> [Data section]
------------------------------------------------------------

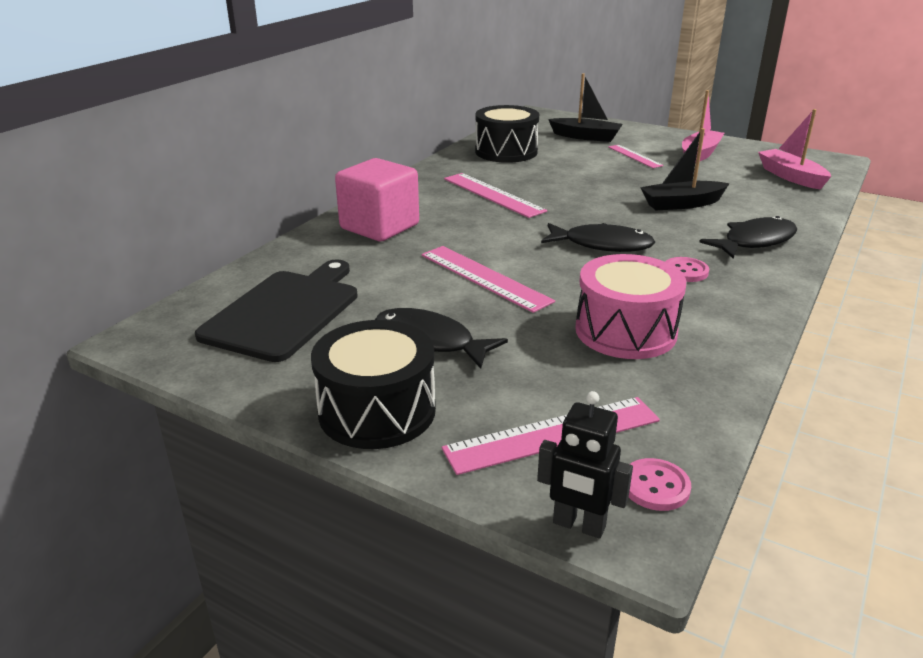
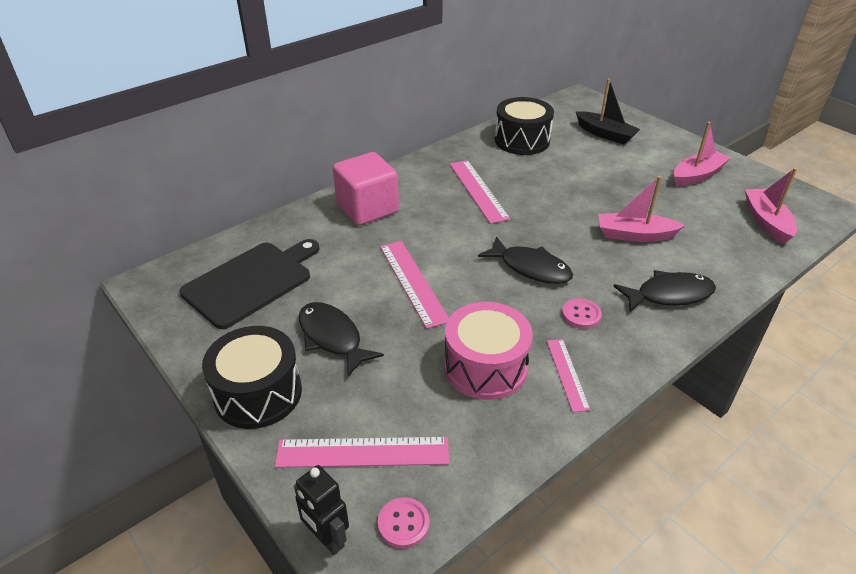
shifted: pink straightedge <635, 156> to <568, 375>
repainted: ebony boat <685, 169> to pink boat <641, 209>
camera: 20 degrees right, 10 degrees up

------------------------------------------------------------

> [Goal of the exercise] Quote each line of the listing exactly, but leave the pictures out.

> [Task solution]
shifted: pink straightedge <635, 156> to <568, 375>
repainted: ebony boat <685, 169> to pink boat <641, 209>
camera: 20 degrees right, 10 degrees up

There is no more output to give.